* _Directions_
Return all lines below containing the word "carrot".

[[ Provided information, beginning ]]

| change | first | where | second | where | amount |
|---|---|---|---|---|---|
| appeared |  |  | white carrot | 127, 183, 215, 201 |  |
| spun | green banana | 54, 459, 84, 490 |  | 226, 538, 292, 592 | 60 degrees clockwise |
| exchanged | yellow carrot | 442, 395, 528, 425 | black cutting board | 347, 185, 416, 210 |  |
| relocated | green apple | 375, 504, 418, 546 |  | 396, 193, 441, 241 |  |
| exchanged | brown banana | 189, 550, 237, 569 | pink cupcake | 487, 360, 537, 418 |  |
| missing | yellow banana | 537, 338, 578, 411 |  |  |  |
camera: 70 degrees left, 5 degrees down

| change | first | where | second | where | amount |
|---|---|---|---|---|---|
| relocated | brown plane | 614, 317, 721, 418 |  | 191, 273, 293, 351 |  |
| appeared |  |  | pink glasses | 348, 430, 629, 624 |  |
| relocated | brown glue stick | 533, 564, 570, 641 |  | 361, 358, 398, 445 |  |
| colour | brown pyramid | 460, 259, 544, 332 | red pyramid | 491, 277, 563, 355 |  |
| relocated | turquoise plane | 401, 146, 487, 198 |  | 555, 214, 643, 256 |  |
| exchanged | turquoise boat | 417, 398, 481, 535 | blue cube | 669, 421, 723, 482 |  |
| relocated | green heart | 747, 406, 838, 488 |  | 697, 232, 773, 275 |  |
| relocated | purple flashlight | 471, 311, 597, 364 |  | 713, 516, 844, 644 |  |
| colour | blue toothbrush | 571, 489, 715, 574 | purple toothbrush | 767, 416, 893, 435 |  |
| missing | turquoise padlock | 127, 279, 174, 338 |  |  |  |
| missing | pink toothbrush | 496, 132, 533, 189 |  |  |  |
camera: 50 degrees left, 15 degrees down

[[ Provided information, end ]]
[[ Provided information, beginning ]]

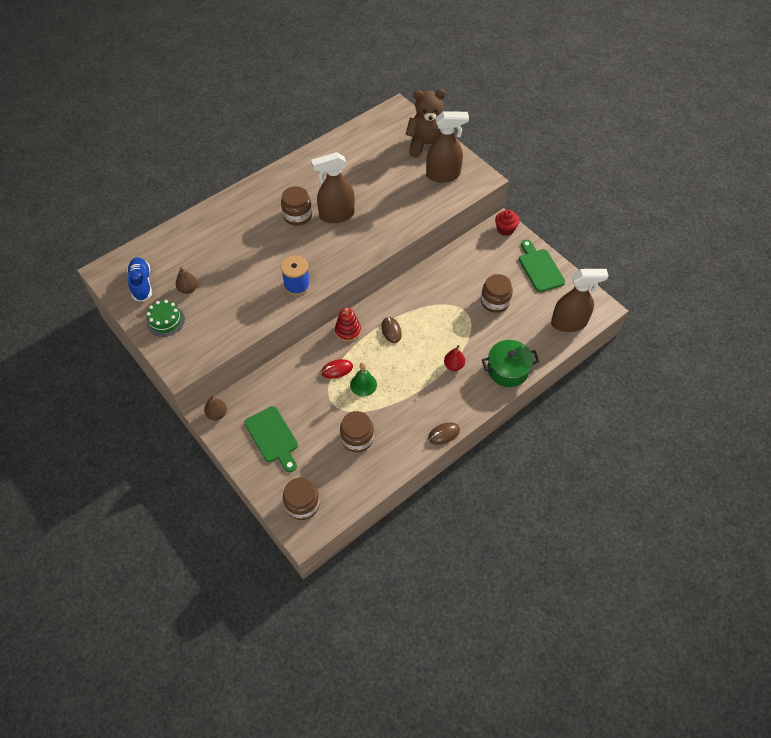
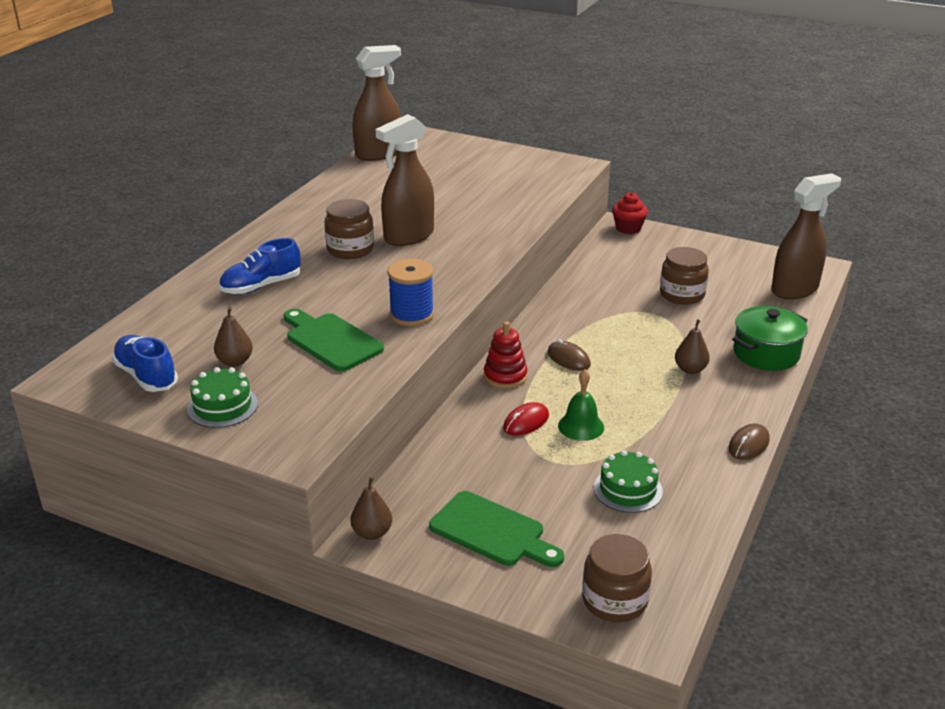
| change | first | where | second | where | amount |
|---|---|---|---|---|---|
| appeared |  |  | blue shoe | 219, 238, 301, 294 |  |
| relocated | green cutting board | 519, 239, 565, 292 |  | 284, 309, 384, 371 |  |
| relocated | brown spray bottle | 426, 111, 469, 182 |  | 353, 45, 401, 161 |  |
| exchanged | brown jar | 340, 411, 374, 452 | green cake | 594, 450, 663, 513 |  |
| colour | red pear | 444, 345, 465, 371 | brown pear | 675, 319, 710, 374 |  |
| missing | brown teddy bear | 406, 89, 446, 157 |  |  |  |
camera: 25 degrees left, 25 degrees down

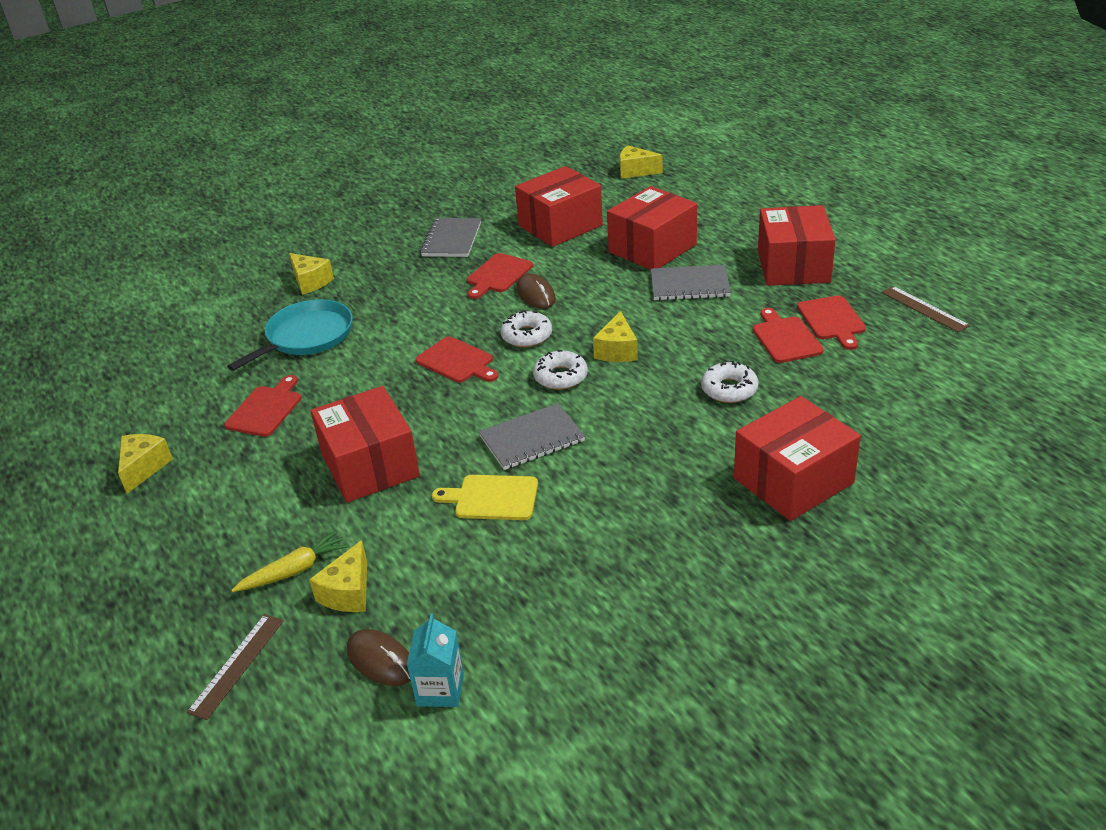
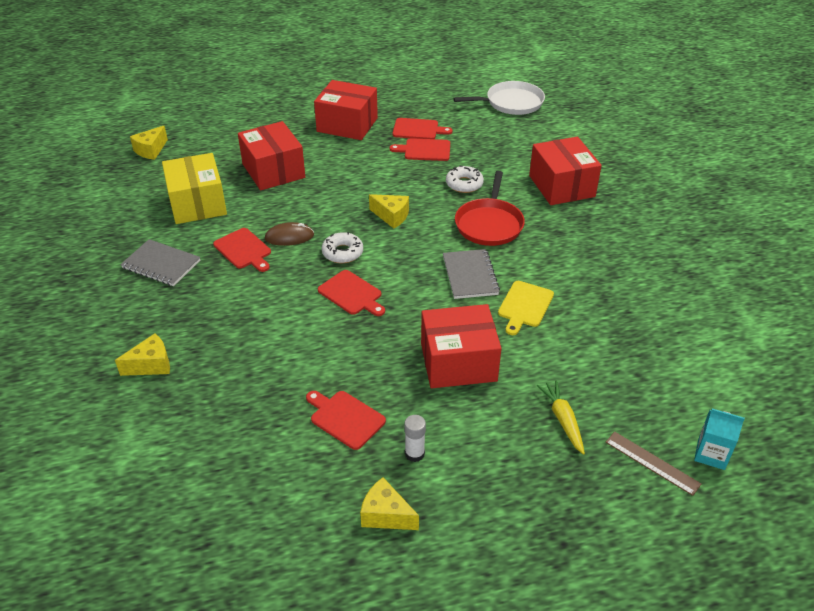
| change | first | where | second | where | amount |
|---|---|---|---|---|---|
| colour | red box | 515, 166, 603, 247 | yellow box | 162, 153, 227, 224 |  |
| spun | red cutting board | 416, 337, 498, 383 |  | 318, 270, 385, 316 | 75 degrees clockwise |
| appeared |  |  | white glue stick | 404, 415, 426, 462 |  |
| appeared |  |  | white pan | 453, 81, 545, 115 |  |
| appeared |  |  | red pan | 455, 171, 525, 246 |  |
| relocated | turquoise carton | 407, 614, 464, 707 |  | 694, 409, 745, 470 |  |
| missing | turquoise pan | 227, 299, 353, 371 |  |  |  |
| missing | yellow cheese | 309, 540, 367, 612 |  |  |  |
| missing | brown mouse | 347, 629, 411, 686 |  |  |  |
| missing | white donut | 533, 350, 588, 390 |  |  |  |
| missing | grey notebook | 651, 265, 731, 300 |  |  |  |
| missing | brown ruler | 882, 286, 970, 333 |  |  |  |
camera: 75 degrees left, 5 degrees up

[[ Provided information, end ]]
[[ Provided information, beginning ]]

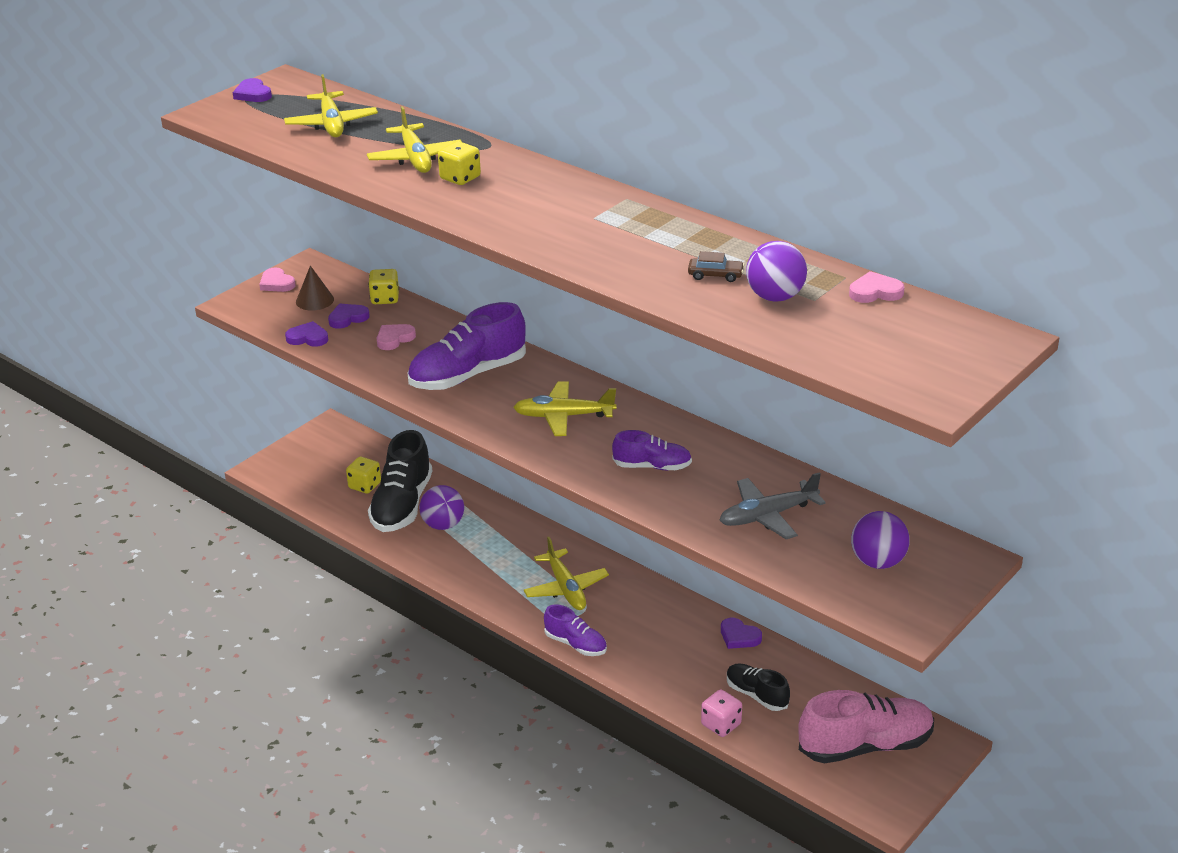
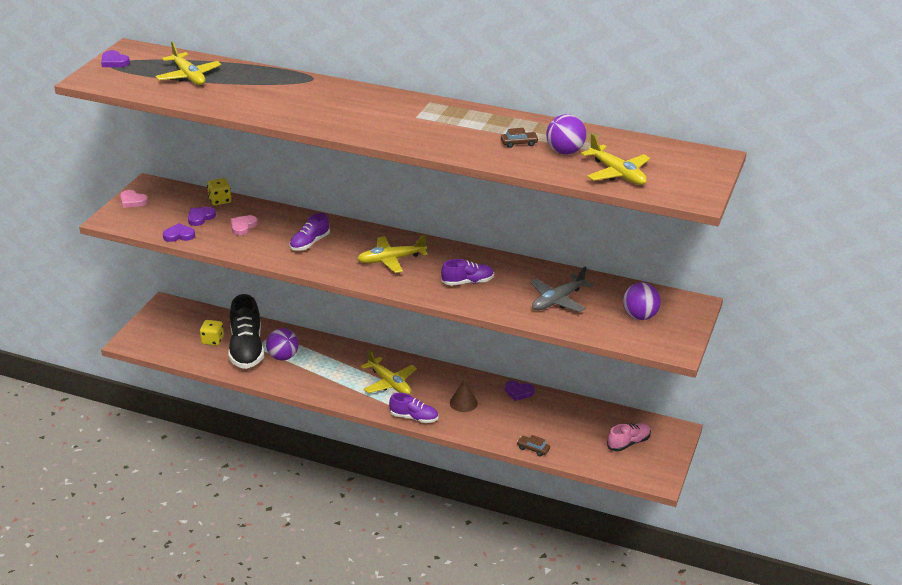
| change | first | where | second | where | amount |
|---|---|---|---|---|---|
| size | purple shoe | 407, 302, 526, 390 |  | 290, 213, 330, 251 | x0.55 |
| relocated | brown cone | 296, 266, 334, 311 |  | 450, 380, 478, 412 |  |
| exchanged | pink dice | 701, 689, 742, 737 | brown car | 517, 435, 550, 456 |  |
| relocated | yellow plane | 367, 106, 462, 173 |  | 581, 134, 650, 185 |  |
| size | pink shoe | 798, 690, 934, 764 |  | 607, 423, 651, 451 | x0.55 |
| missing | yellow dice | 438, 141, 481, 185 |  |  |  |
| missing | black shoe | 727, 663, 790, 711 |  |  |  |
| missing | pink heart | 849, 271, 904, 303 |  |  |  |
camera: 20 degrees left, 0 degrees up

[[ Provided information, end ]]

* _Exercise solution_
| appeared |  |  | white carrot | 127, 183, 215, 201 |  |
| exchanged | yellow carrot | 442, 395, 528, 425 | black cutting board | 347, 185, 416, 210 |  |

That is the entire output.